§ **Work instruction**:
Check each line of the entries for "gélule" and report the ones that have it.

□ □ □ □

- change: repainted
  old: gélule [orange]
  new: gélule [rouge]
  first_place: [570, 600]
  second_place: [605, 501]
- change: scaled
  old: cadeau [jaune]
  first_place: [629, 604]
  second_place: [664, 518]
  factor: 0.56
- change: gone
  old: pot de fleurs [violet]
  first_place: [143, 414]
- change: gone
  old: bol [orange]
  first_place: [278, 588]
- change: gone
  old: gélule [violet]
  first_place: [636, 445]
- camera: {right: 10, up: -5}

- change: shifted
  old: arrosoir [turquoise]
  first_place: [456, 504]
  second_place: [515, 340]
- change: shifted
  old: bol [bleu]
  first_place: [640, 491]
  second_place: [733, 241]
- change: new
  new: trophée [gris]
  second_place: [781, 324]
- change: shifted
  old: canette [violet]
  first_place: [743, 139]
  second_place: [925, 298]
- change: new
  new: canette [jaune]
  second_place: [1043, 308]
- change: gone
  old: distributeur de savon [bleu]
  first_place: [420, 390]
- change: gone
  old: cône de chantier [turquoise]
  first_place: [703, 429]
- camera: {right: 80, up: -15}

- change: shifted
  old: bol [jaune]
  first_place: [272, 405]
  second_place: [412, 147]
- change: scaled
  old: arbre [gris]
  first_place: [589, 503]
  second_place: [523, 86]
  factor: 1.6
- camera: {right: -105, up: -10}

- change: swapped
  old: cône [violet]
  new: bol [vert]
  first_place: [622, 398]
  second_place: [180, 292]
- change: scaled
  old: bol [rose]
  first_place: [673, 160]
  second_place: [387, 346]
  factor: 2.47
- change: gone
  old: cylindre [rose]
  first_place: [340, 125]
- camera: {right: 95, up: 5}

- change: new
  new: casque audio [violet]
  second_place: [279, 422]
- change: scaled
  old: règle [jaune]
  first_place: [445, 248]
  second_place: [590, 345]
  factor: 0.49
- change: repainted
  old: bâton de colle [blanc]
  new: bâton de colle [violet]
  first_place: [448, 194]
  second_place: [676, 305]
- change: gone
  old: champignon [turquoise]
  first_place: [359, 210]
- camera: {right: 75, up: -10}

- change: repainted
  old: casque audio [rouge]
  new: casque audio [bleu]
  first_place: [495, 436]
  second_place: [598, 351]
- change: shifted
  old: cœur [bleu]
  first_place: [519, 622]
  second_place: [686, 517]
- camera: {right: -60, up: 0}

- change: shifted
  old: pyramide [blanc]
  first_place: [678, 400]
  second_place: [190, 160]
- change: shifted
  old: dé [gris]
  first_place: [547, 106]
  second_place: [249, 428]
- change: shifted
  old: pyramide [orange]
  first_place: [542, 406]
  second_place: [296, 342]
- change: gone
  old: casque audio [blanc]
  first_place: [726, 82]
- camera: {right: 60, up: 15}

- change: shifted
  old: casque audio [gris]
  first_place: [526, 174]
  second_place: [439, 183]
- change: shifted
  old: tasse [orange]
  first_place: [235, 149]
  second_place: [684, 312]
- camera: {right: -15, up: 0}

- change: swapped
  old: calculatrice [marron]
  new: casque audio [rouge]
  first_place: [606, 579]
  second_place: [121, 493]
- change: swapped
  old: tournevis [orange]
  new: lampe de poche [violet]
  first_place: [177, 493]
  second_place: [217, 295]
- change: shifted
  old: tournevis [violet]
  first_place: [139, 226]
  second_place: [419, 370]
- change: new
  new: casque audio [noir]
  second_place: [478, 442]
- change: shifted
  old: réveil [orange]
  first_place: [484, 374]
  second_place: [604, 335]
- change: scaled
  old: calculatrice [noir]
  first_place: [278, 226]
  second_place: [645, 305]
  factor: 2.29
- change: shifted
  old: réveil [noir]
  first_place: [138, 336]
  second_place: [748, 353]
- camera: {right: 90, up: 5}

□ □ □ □

§ **Answer section**:
  old: gélule [orange]
  new: gélule [rouge]
  old: gélule [violet]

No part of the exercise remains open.